## [What is being asked]
Return only those lines of the records below in which "turquoise" appears.

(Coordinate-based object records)
□ □ □ □ □

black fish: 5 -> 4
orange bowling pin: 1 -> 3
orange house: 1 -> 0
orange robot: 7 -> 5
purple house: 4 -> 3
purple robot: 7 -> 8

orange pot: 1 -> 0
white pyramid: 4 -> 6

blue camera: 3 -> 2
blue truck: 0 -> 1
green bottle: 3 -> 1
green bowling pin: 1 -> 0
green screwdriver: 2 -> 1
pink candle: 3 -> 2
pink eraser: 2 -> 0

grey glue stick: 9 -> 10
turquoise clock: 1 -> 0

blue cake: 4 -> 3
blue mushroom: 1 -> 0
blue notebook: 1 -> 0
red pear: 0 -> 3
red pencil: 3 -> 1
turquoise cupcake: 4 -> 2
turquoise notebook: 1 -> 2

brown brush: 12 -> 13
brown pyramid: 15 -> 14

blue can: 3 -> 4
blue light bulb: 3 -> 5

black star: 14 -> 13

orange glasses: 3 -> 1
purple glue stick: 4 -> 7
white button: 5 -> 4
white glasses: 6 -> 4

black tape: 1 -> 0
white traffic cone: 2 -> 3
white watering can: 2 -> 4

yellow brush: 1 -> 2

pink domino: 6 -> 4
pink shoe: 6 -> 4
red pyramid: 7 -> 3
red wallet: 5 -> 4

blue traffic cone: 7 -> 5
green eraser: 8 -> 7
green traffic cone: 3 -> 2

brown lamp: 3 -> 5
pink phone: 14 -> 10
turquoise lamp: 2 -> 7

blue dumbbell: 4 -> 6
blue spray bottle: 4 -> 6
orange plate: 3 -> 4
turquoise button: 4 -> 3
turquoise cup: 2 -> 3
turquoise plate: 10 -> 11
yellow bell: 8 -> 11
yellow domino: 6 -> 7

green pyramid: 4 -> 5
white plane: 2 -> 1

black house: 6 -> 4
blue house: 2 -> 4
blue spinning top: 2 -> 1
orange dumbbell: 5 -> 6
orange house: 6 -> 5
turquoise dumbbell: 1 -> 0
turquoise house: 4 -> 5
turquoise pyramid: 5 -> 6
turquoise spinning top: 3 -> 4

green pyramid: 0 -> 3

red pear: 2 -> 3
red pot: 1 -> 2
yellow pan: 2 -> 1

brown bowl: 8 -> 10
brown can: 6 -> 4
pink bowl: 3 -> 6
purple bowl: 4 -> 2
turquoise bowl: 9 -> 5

□ □ □ □ □

## [Task answer]
turquoise clock: 1 -> 0
turquoise cupcake: 4 -> 2
turquoise notebook: 1 -> 2
turquoise lamp: 2 -> 7
turquoise button: 4 -> 3
turquoise cup: 2 -> 3
turquoise plate: 10 -> 11
turquoise dumbbell: 1 -> 0
turquoise house: 4 -> 5
turquoise pyramid: 5 -> 6
turquoise spinning top: 3 -> 4
turquoise bowl: 9 -> 5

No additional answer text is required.